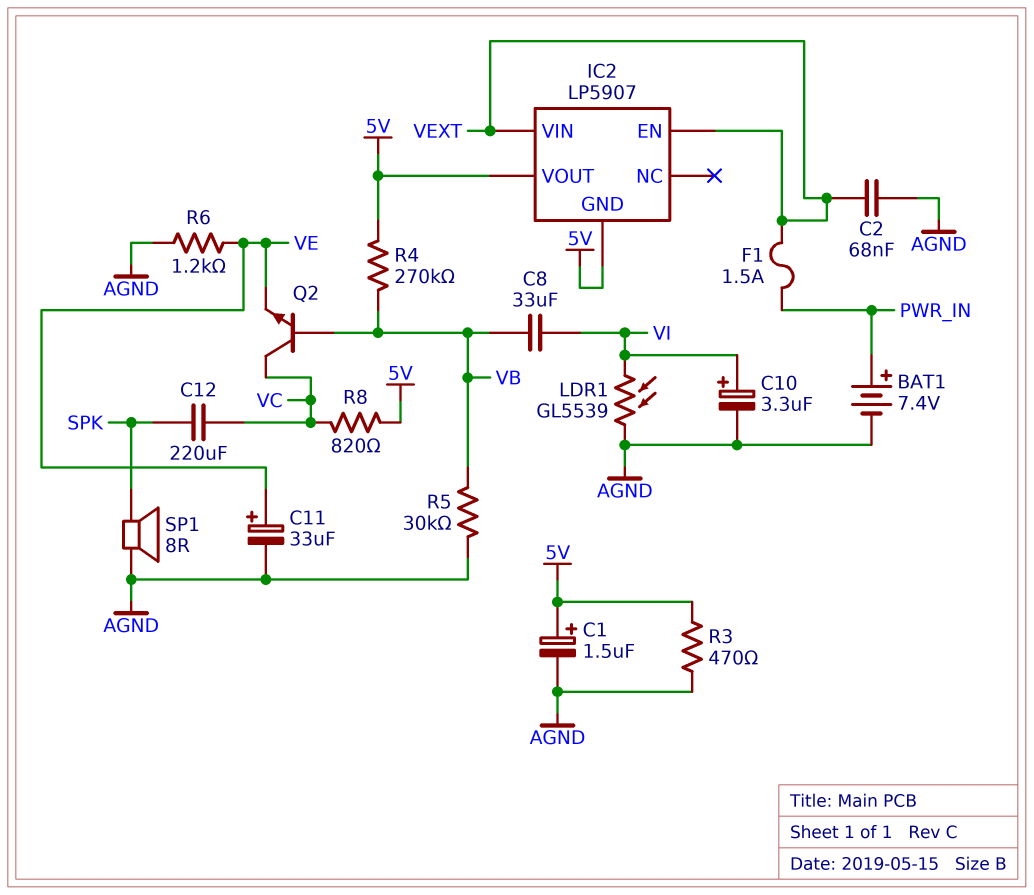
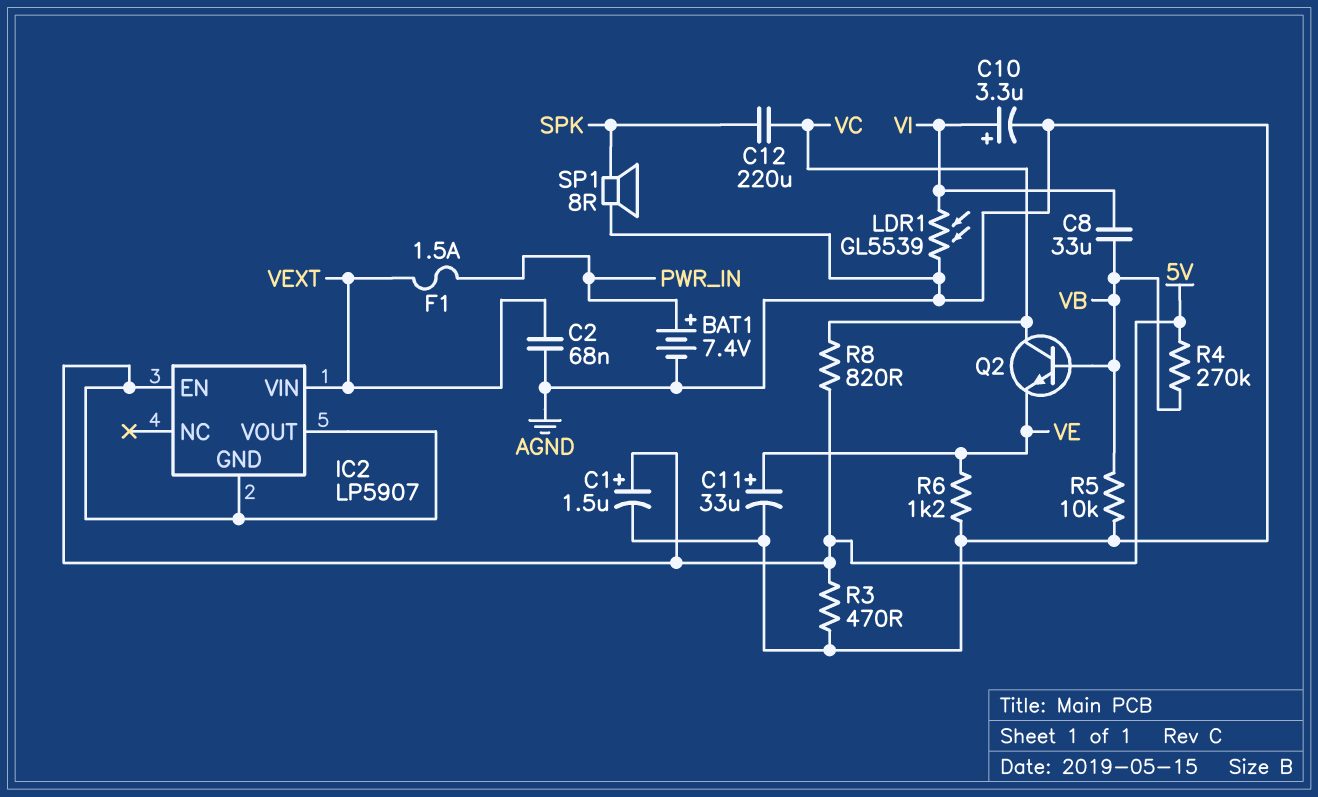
IC2 pin EN: VEXT -> 5V
R5: 30k (AGND, VB) -> 10k (AGND, VB)

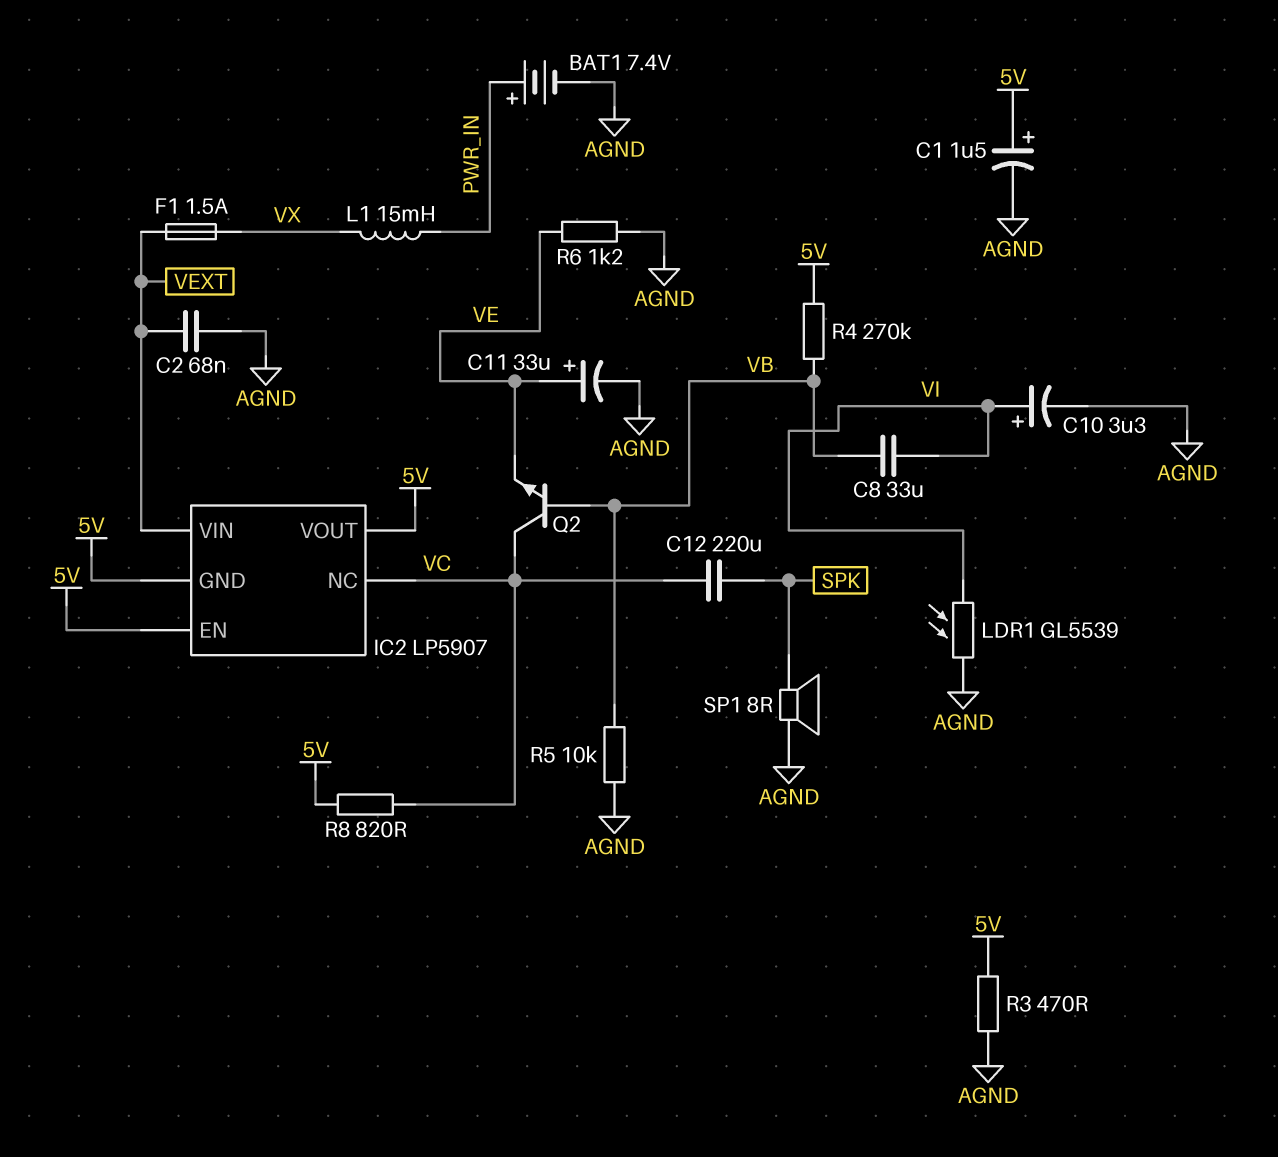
F1: 1.5A (PWR_IN, VEXT) -> 1.5A (VEXT, VX)
IC2 pin NC: none -> VC
L1: none -> 15mH (PWR_IN, VX)

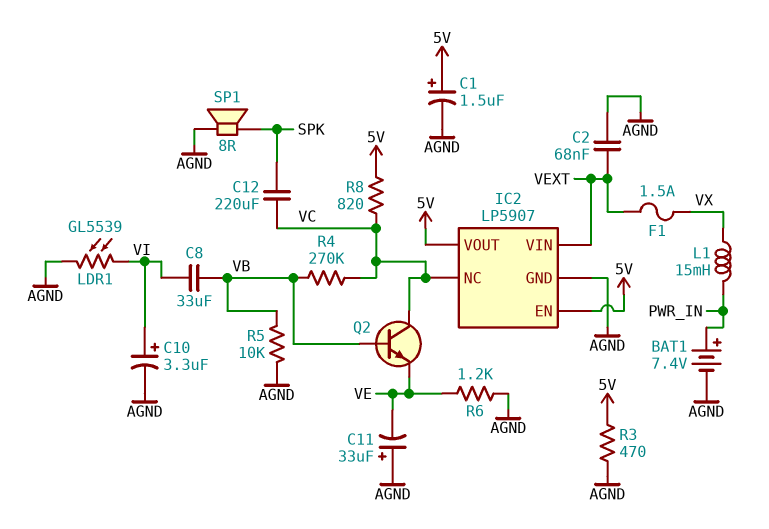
C11: 33uF (plus VE, minus AGND) -> 33uF (plus AGND, minus VE)
IC2 pin GND: 5V -> AGND
R4: 270k (5V, VB) -> 270k (VB, VC)

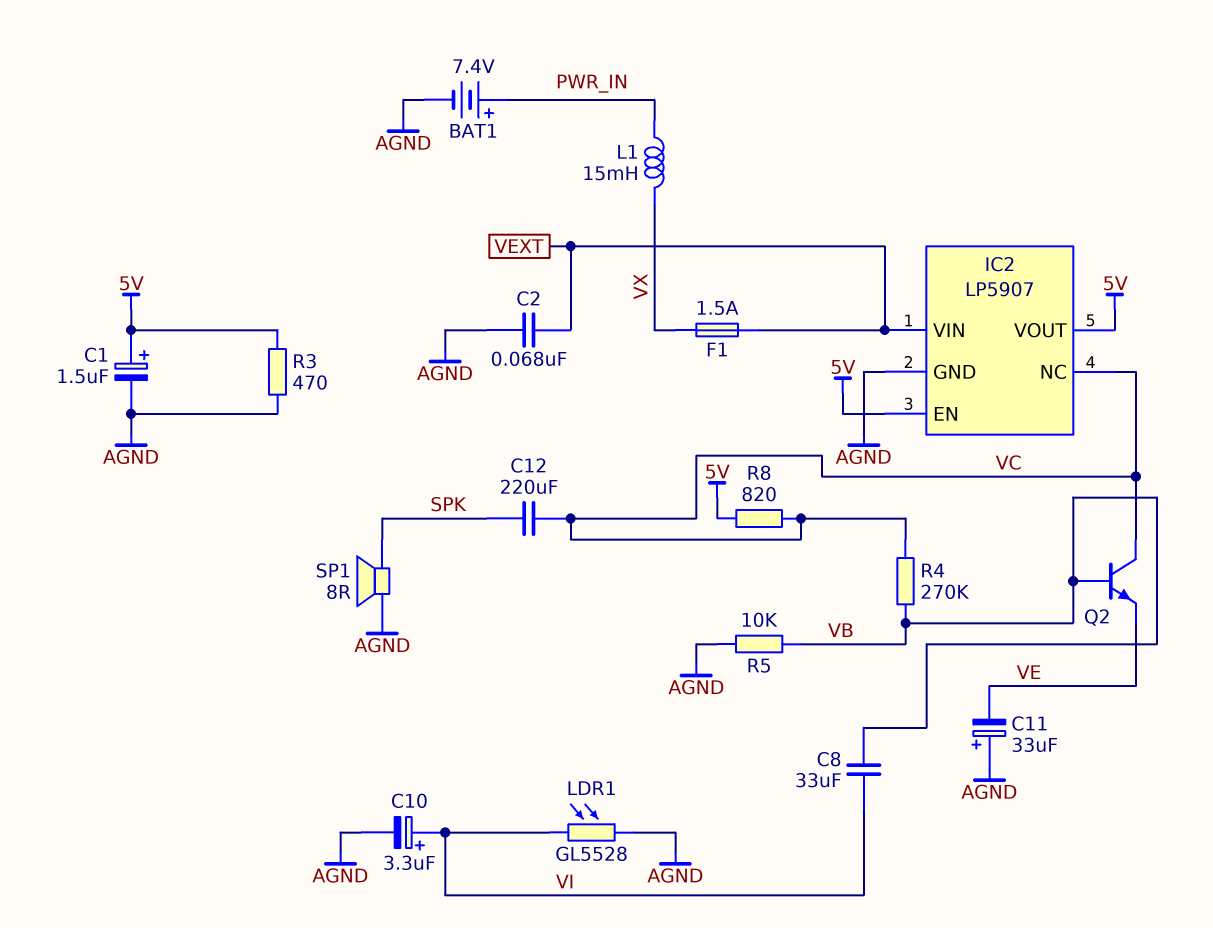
LDR1: GL5539 (AGND, VI) -> GL5528 (AGND, VI)
R6: 1.2k (AGND, VE) -> none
__________
→ **ABOUT THIS TASK**:
Please transcribe exactly the lines from the one containing "C11: 33uF (plus" through the final line of the data, including both, and nothing else. Pictures are to be left out.

→ **SOLUTION TO THIS TASK**:
C11: 33uF (plus VE, minus AGND) -> 33uF (plus AGND, minus VE)
IC2 pin GND: 5V -> AGND
R4: 270k (5V, VB) -> 270k (VB, VC)

LDR1: GL5539 (AGND, VI) -> GL5528 (AGND, VI)
R6: 1.2k (AGND, VE) -> none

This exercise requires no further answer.